◆ **Exercise brief**: All entries are to be printed again exactly, with their images omitted.

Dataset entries
- Opening Delimiter -

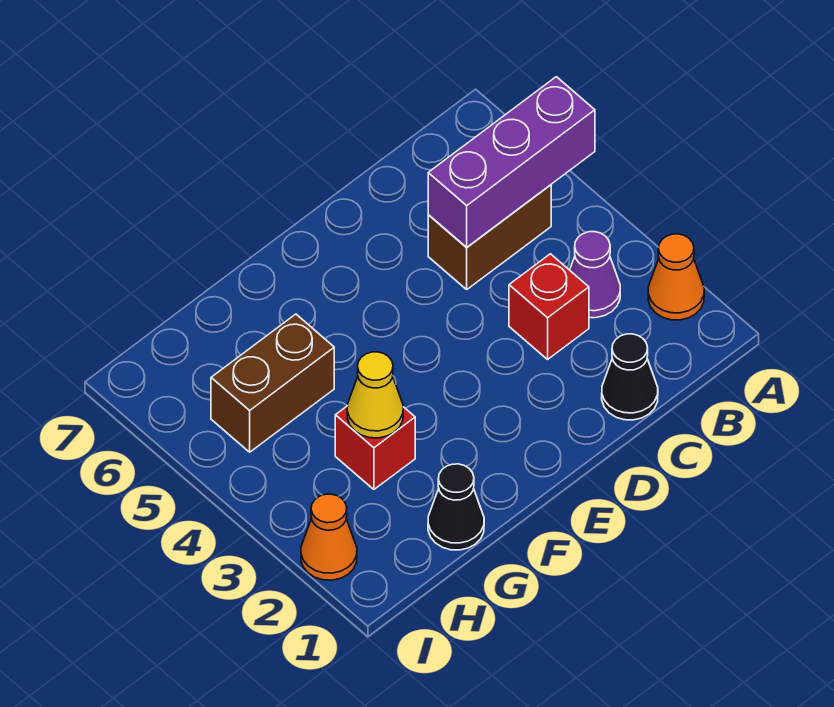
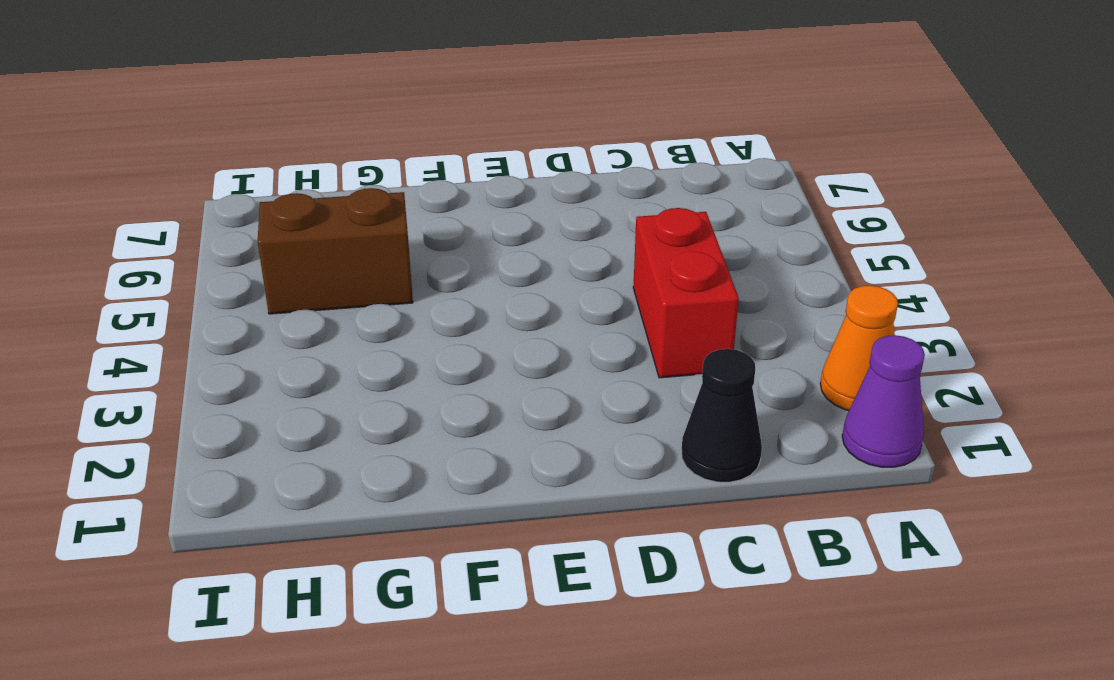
purple cone A1 level 1 -> purple cone B3 level 1
red brick C3:C4 level 1 -> red brick C3 level 1
none -> brown brick B5:C5 level 1
none -> black cone G1 level 1

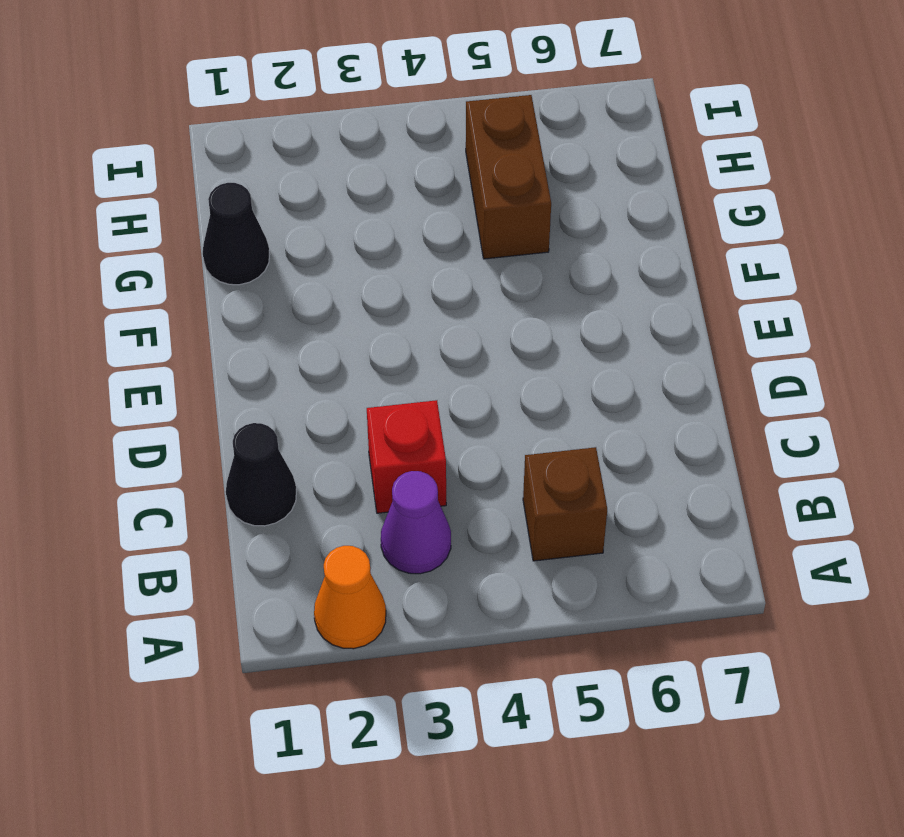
brown brick B5 level 1 -> brown brick B5:C5 level 1
none -> red brick G3 level 1
none -> orange cone I2 level 1

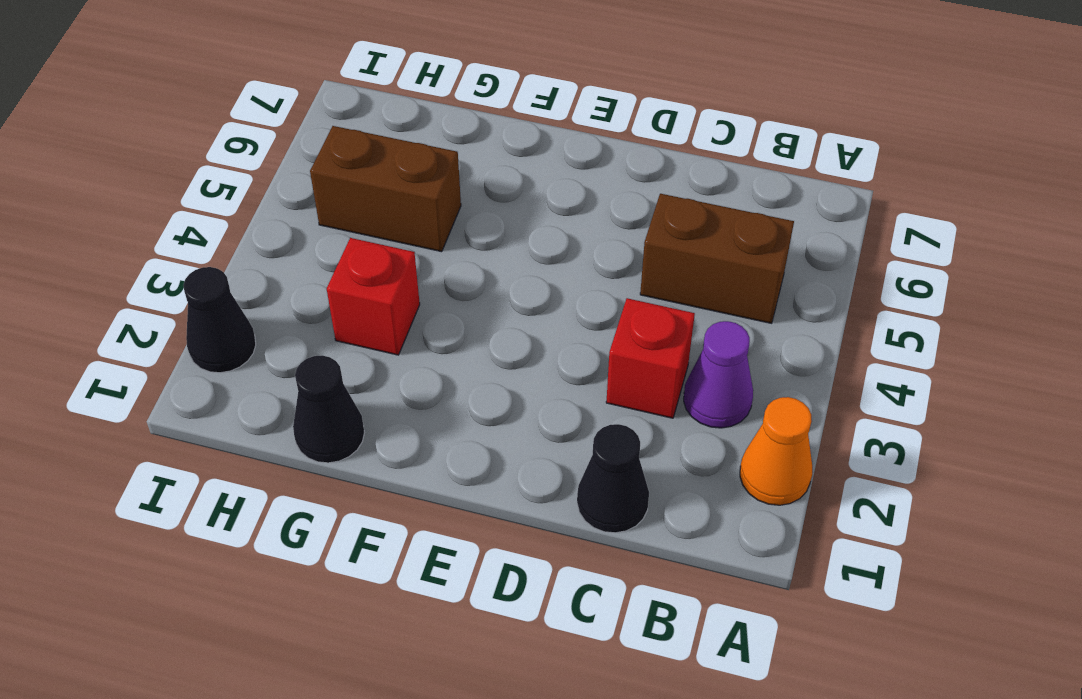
black cone I2 level 1 -> orange cone I2 level 1
none -> purple brick A5:C5 level 2
none -> yellow cone G3 level 2

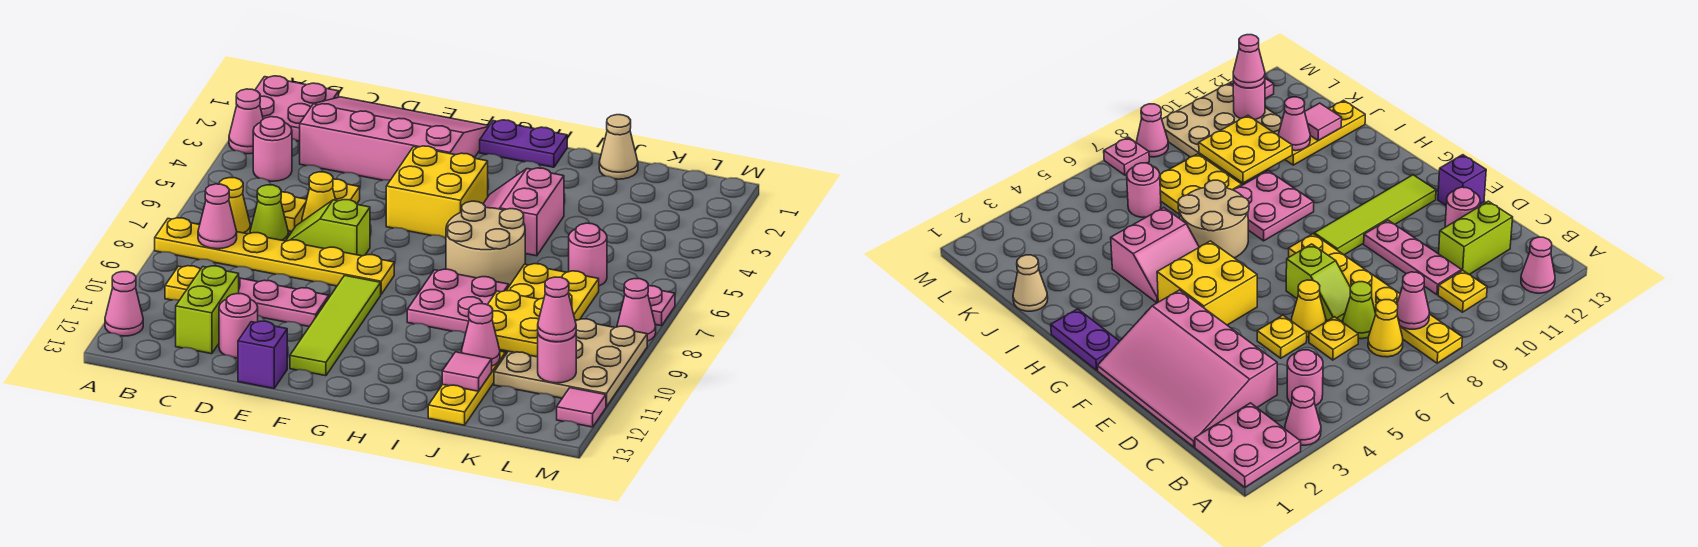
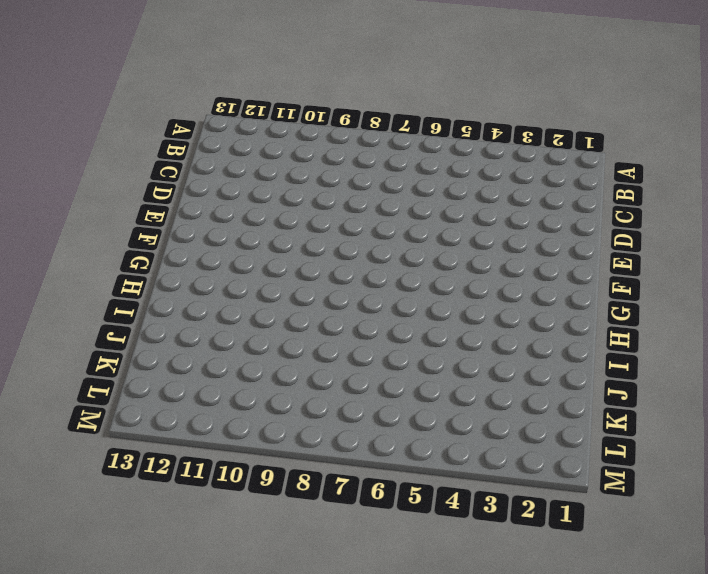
none -> pink plate A1:B2 level 1
none -> pink cone A3 level 1
none -> yellow plate A8:F8 level 1
none -> pink cone A12 level 1

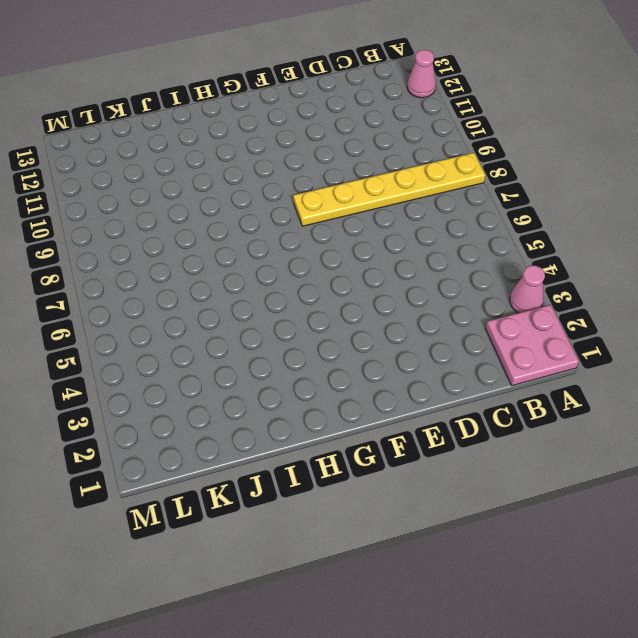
none -> pink round brick B4 level 1
none -> yellow cone B7 level 1
none -> yellow plate B10 level 1
none -> pink slope C1:F3 level 1 top 3

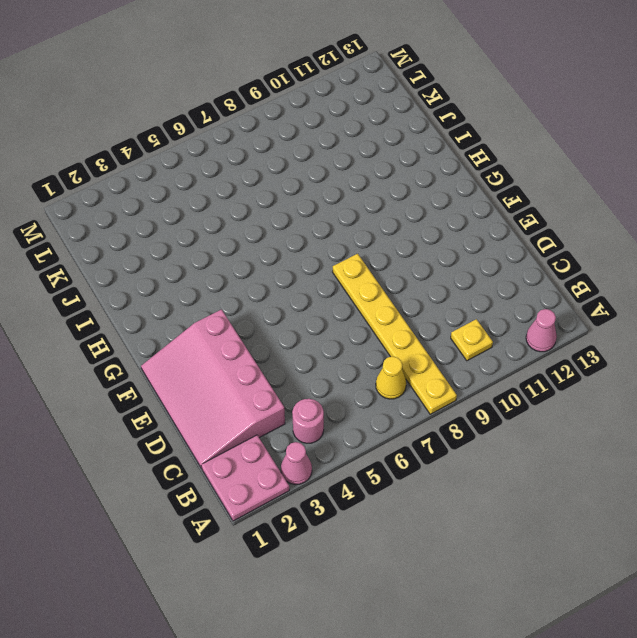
none -> yellow plate C6 level 1
none -> lime cone C7 level 1
none -> pink plate C10:E10 level 1
none -> lime brick C11:C12 level 1

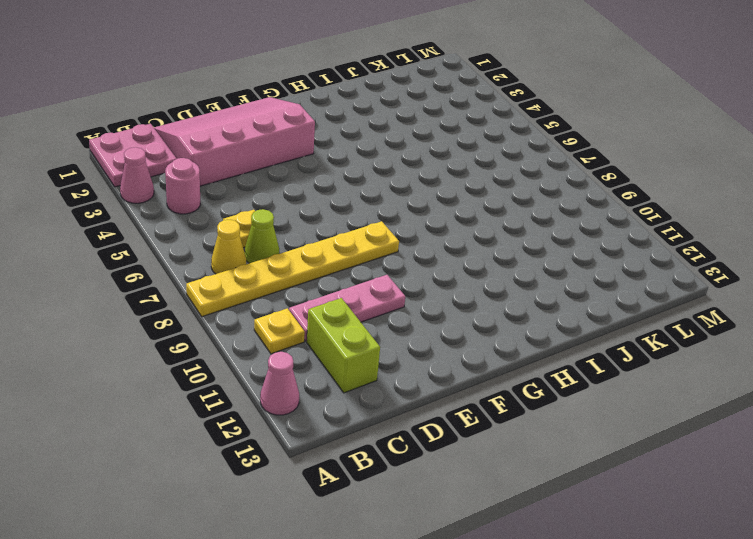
none -> yellow plate D5 level 1
none -> yellow cone D6 level 1
none -> lime slope D7:E7 level 1 top E
none -> pink round brick D12 level 1

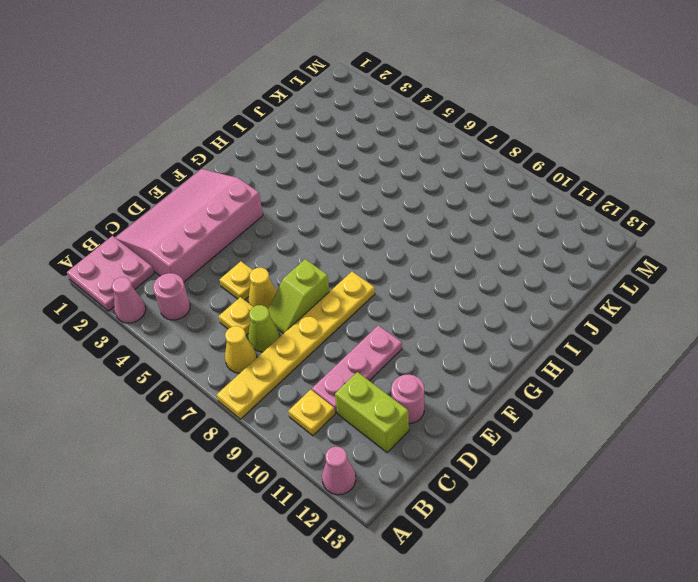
none -> purple brick E13 level 1
none -> yellow brick F4:G5 level 1
none -> lime tile F9:F12 level 1
none -> purple plate G1:H1 level 1

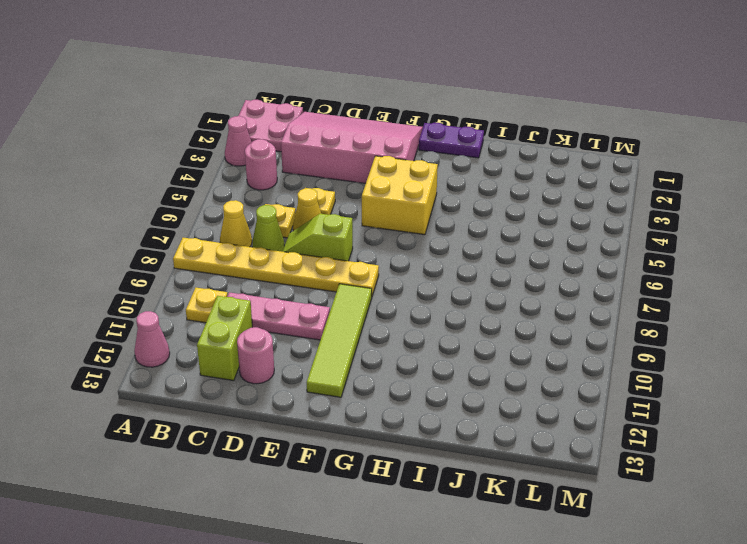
none -> purple brick E13 level 1
none -> pink slope H4:I5 level 1 top I
none -> tan round brick H6:I7 level 1
none -> pink plate H8:I9 level 1

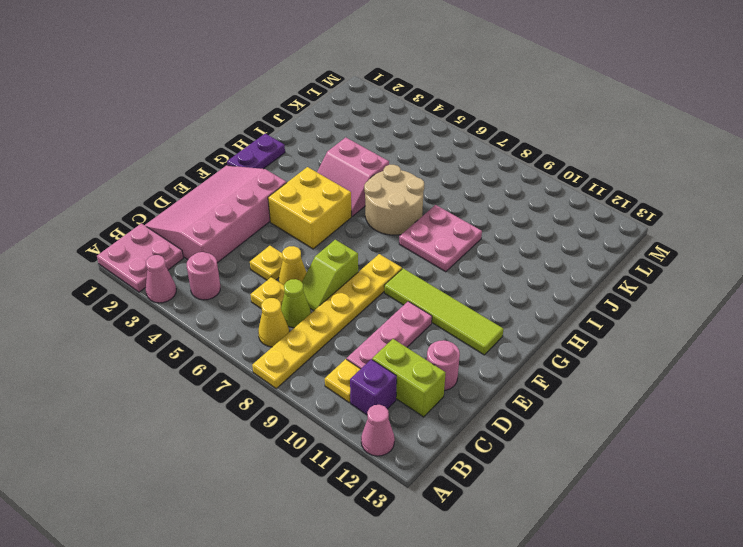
purple brick B11 level 1 -> purple brick E13 level 1
none -> tan cone J1 level 1
none -> yellow plate J7:K8 level 1
none -> yellow plate J11:J13 level 1
none -> pink round brick K6 level 1

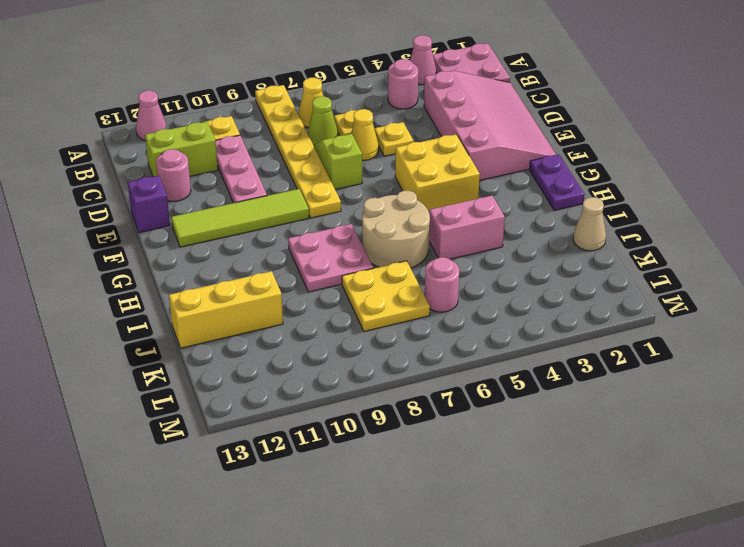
yellow brick J11:J13 level 1 -> yellow plate J11:J13 level 1
none -> tan plate K9:M11 level 1
none -> pink plate M7 level 1
none -> pink cone M8 level 1
none -> pink tile M12 level 1

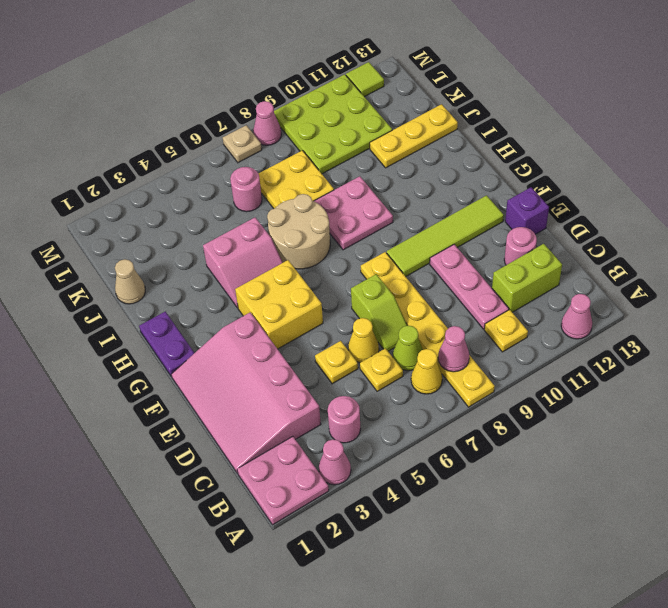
lime plate K9:M11 level 1 -> tan plate K9:M11 level 1
tan plate M7 level 1 -> pink plate M7 level 1
lime tile M12 level 1 -> pink tile M12 level 1
none -> yellow plate J9:K10 level 2
none -> pink cone J11 level 2
none -> pink tile J12 level 2
none -> pink round brick L11 level 2

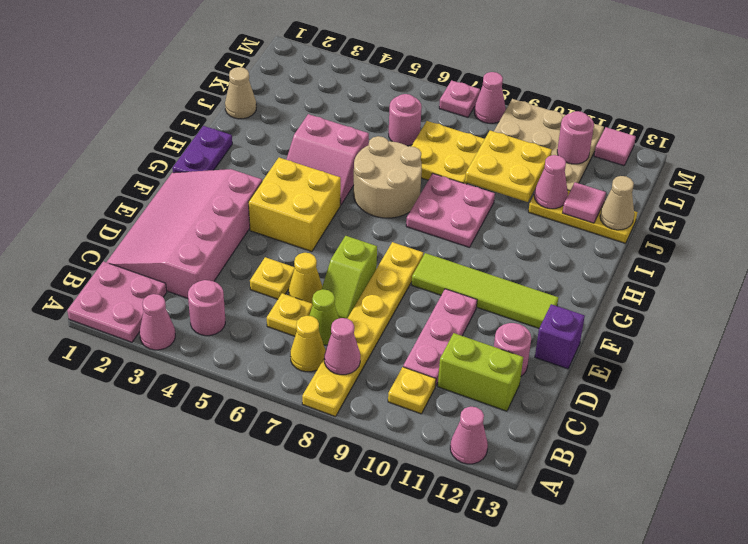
tan cone J13 level 2 -> none
none -> pink cone L11 level 3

- Closing Delimiter -

◆ **Answer for this exercise**:
purple cone A1 level 1 -> purple cone B3 level 1
red brick C3:C4 level 1 -> red brick C3 level 1
none -> brown brick B5:C5 level 1
none -> black cone G1 level 1

brown brick B5 level 1 -> brown brick B5:C5 level 1
none -> red brick G3 level 1
none -> orange cone I2 level 1

black cone I2 level 1 -> orange cone I2 level 1
none -> purple brick A5:C5 level 2
none -> yellow cone G3 level 2

none -> pink plate A1:B2 level 1
none -> pink cone A3 level 1
none -> yellow plate A8:F8 level 1
none -> pink cone A12 level 1

none -> pink round brick B4 level 1
none -> yellow cone B7 level 1
none -> yellow plate B10 level 1
none -> pink slope C1:F3 level 1 top 3

none -> yellow plate C6 level 1
none -> lime cone C7 level 1
none -> pink plate C10:E10 level 1
none -> lime brick C11:C12 level 1

none -> yellow plate D5 level 1
none -> yellow cone D6 level 1
none -> lime slope D7:E7 level 1 top E
none -> pink round brick D12 level 1

none -> purple brick E13 level 1
none -> yellow brick F4:G5 level 1
none -> lime tile F9:F12 level 1
none -> purple plate G1:H1 level 1

none -> purple brick E13 level 1
none -> pink slope H4:I5 level 1 top I
none -> tan round brick H6:I7 level 1
none -> pink plate H8:I9 level 1

purple brick B11 level 1 -> purple brick E13 level 1
none -> tan cone J1 level 1
none -> yellow plate J7:K8 level 1
none -> yellow plate J11:J13 level 1
none -> pink round brick K6 level 1

yellow brick J11:J13 level 1 -> yellow plate J11:J13 level 1
none -> tan plate K9:M11 level 1
none -> pink plate M7 level 1
none -> pink cone M8 level 1
none -> pink tile M12 level 1

lime plate K9:M11 level 1 -> tan plate K9:M11 level 1
tan plate M7 level 1 -> pink plate M7 level 1
lime tile M12 level 1 -> pink tile M12 level 1
none -> yellow plate J9:K10 level 2
none -> pink cone J11 level 2
none -> pink tile J12 level 2
none -> pink round brick L11 level 2

tan cone J13 level 2 -> none
none -> pink cone L11 level 3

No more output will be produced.